ACTION ITEM →
Every line below from the one containing "(254, 332) = (418, 451): pink" through the one containing "camera: 155 degrees right, 30 degrees down" is to be printed exactly, with the pictures omitted.

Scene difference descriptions
○ ○ ○
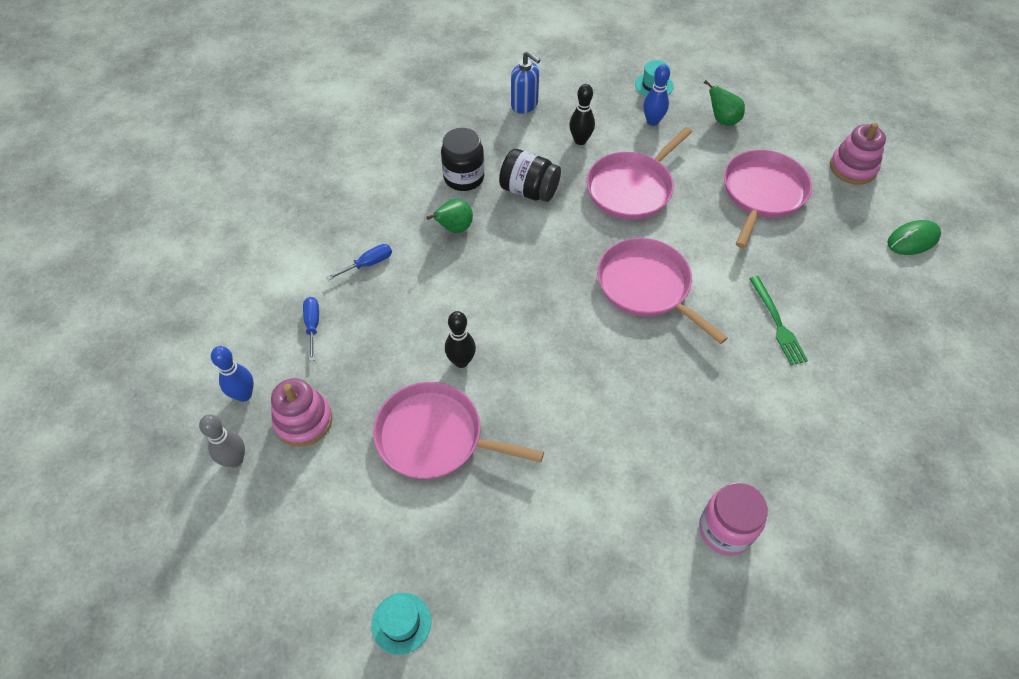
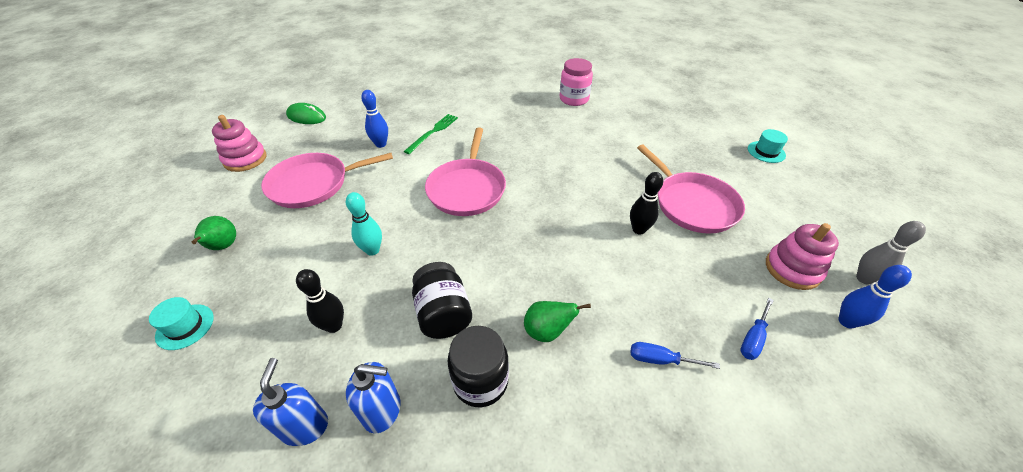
camera: 135 degrees left, 10 degrees down
(497, 133) = (382, 410): none -> blue soap dispenser
(632, 188) = (372, 250): pink pan -> turquoise bowling pin
(652, 121) = (258, 291): blue bowling pin -> blue bowling pin (381, 144)

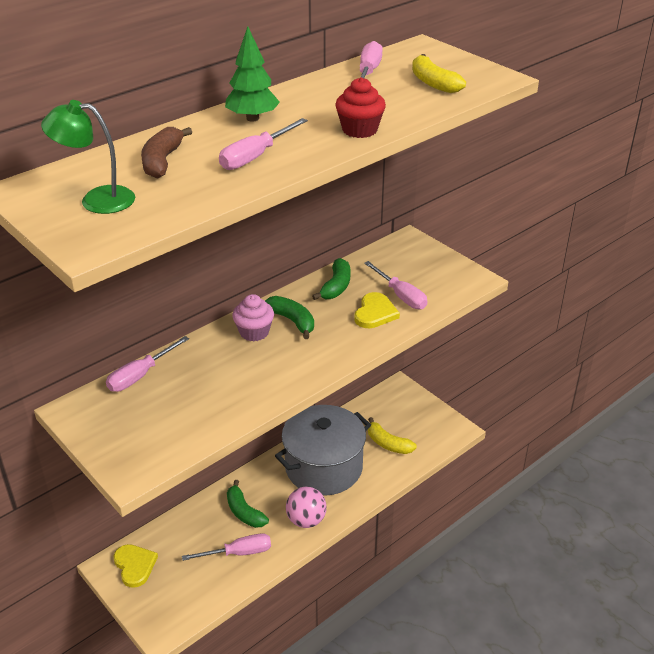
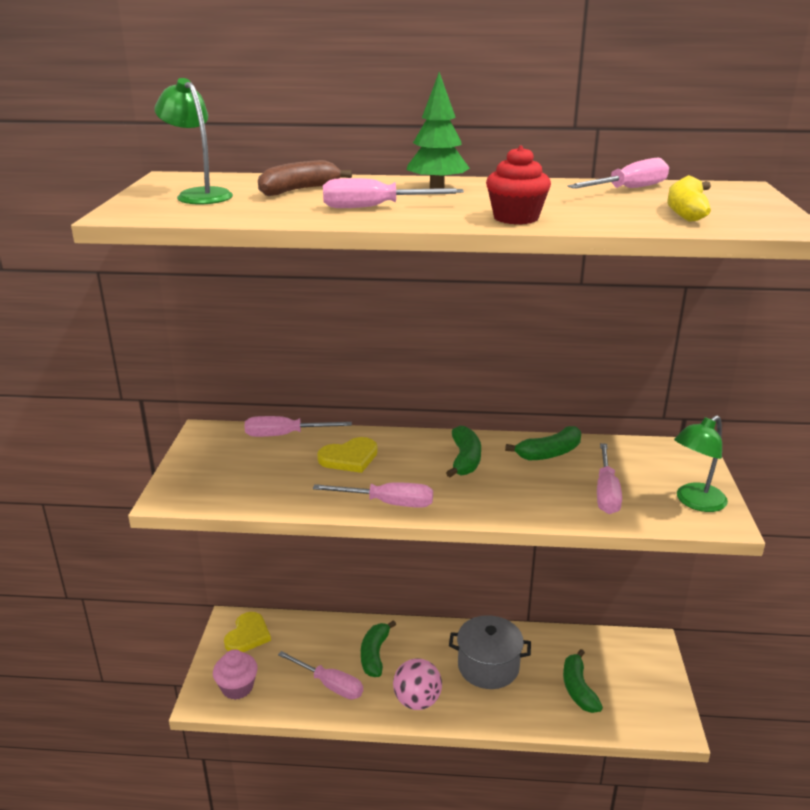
camera: 45 degrees right, 10 degrees down
(254, 332) = (418, 451): pink cupcake -> pink cupcake (237, 687)
(289, 381) = (388, 503): none -> pink screwdriver
(324, 467) = (488, 666): grey pot -> grey pot, size x0.65
(375, 313) = (555, 493): yellow heart -> yellow heart (349, 458)
(388, 443) = (578, 689): yellow banana -> green banana
(451, 275) = (695, 502): none -> green lamp

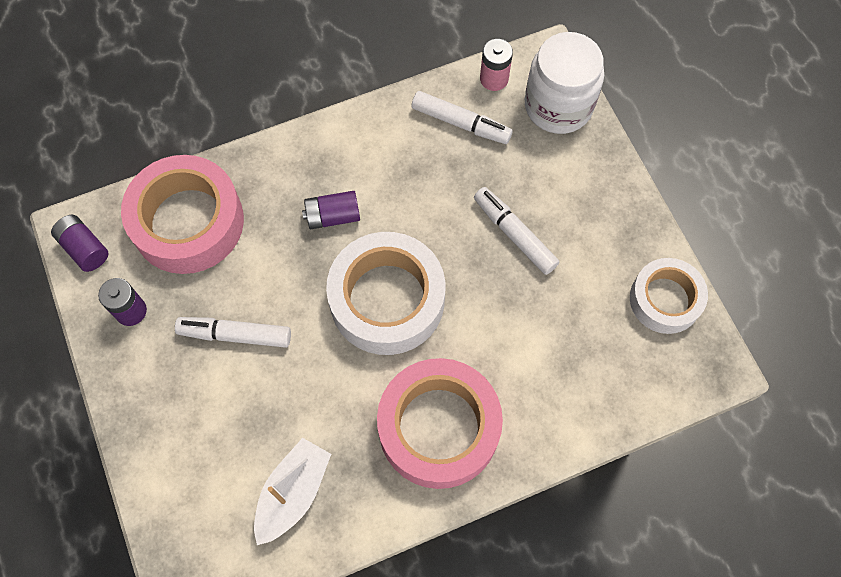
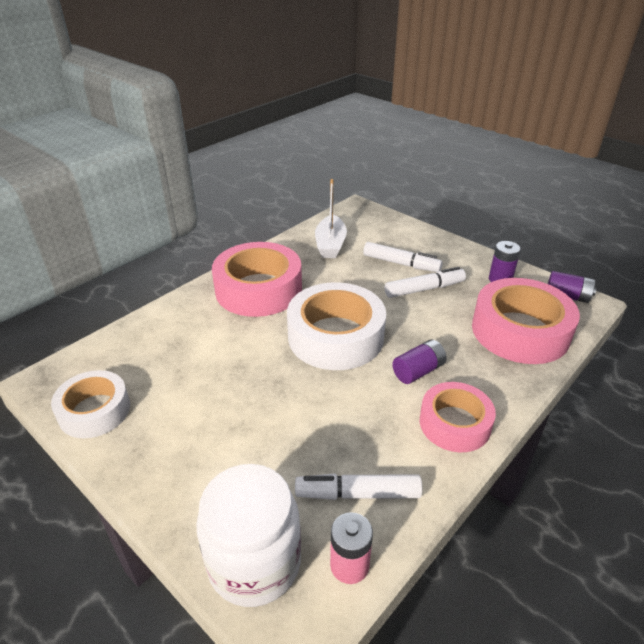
camera: 155 degrees right, 30 degrees down
(342, 148) = (454, 423): none -> pink tape
(514, 235) = (253, 412): white marker -> white marker (401, 263)

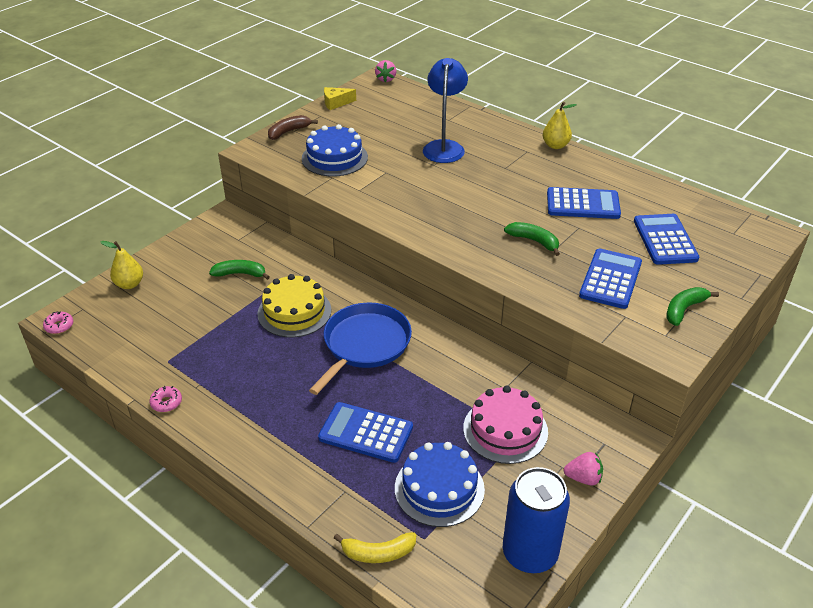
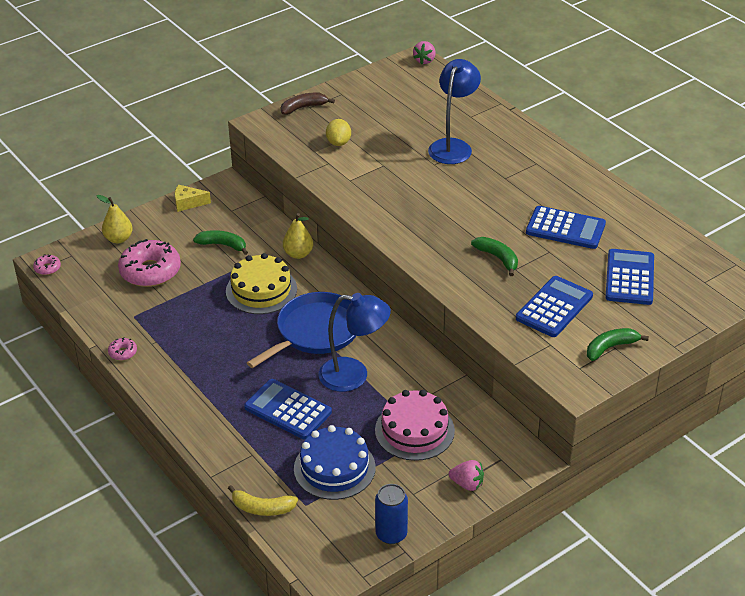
camera: 15 degrees right, 0 degrees up
(172, 311) = (150, 271): none -> pink donut
(334, 158) = (338, 142): blue cake -> yellow lemon
(336, 103) = (362, 81): yellow cheese -> yellow cheese (188, 203)
(421, 383) = (354, 376): none -> blue lamp
(530, 553) = (391, 534): blue can -> blue can, size x0.64
(555, 145) = (569, 161): yellow pear -> yellow pear (298, 254)

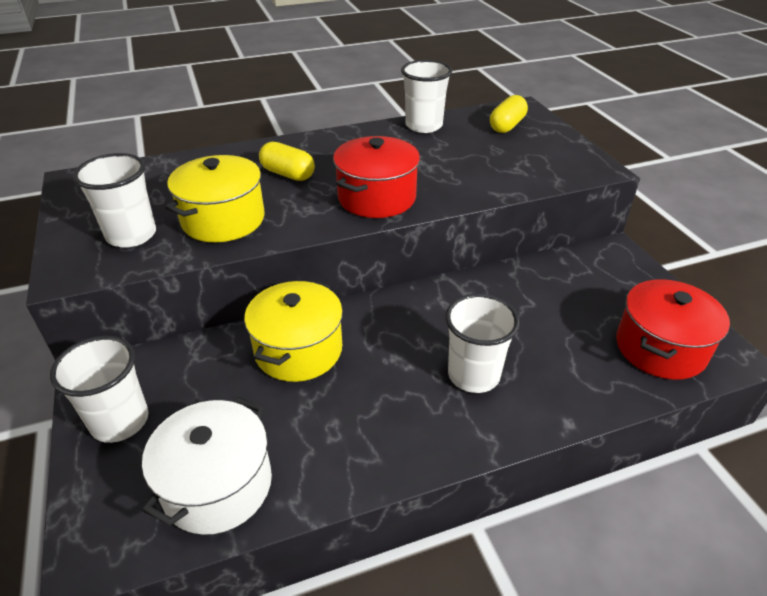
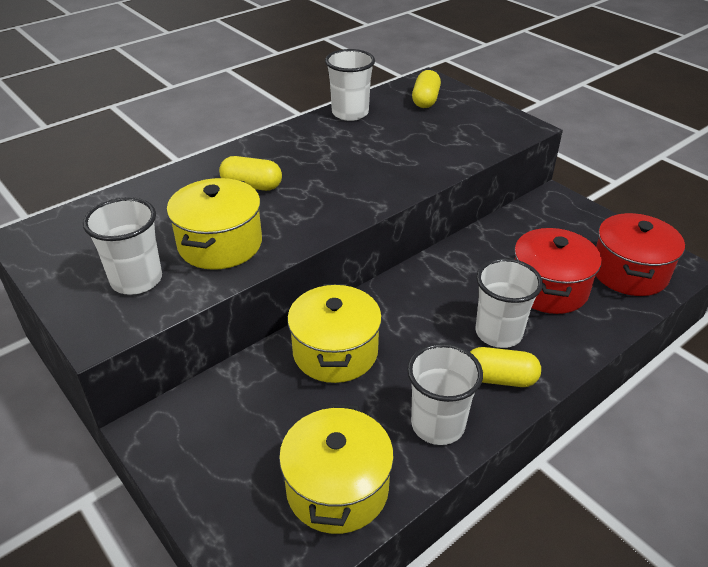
camera: 20 degrees left, 0 degrees up
(120, 421) = (206, 463): white cup -> white cup (438, 424)
(217, 485) = (337, 488): white pot -> yellow pot
(377, 197) = (352, 192): red pot -> red pot (548, 288)
(447, 423) = (500, 378): none -> yellow capsule

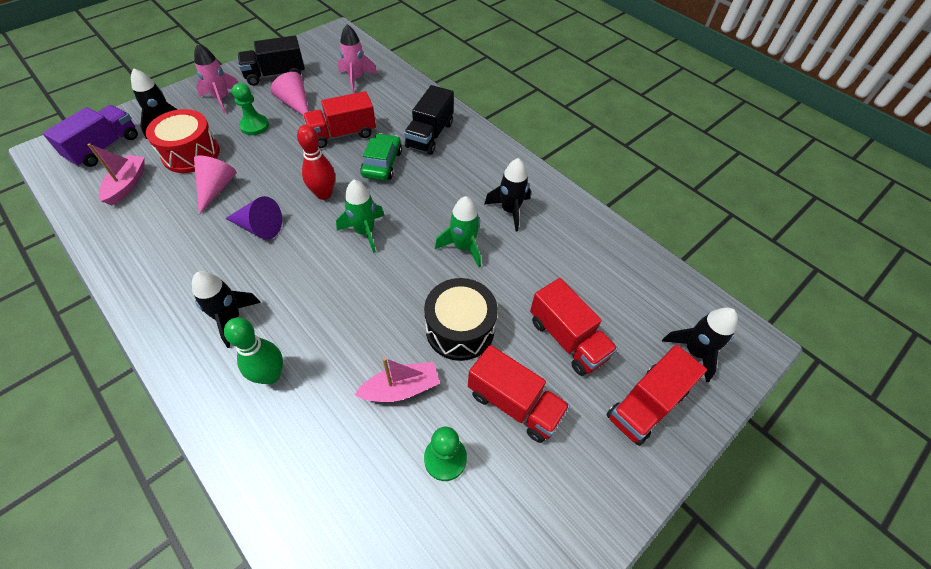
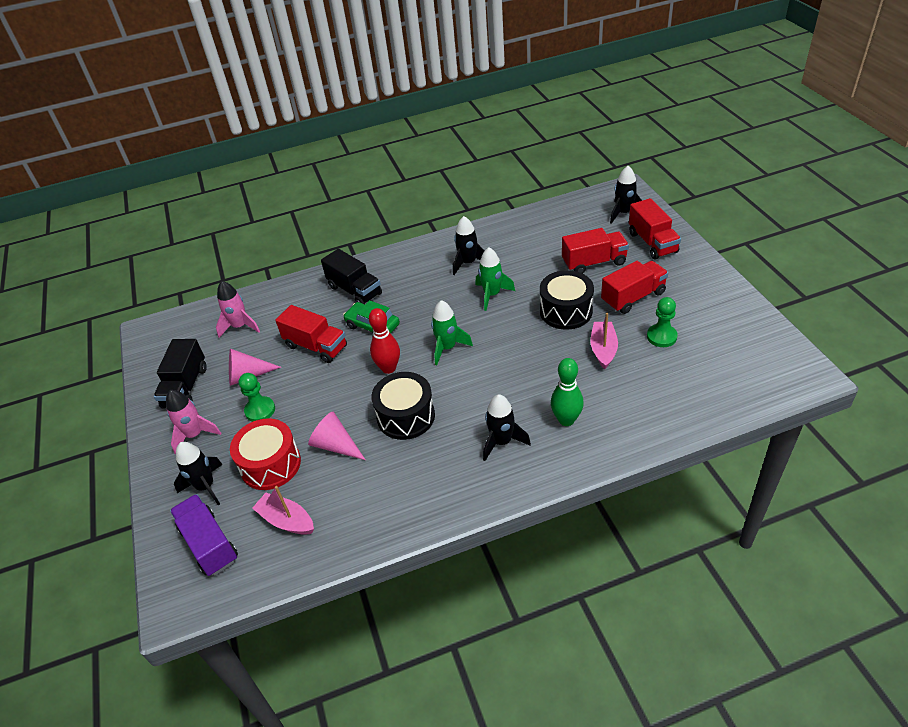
camera: 60 degrees left, 10 degrees down
(259, 227) = (406, 416): purple cone -> black drum
(342, 134) = (316, 346): red truck -> red truck turned 60 degrees counterclockwise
○ ○ ○
REPLY TO THE EXERCISE →
(254, 332) = (418, 451): pink cupcake -> pink cupcake (237, 687)
(289, 381) = (388, 503): none -> pink screwdriver
(324, 467) = (488, 666): grey pot -> grey pot, size x0.65
(375, 313) = (555, 493): yellow heart -> yellow heart (349, 458)
(388, 443) = (578, 689): yellow banana -> green banana
(451, 275) = (695, 502): none -> green lamp

camera: 155 degrees right, 30 degrees down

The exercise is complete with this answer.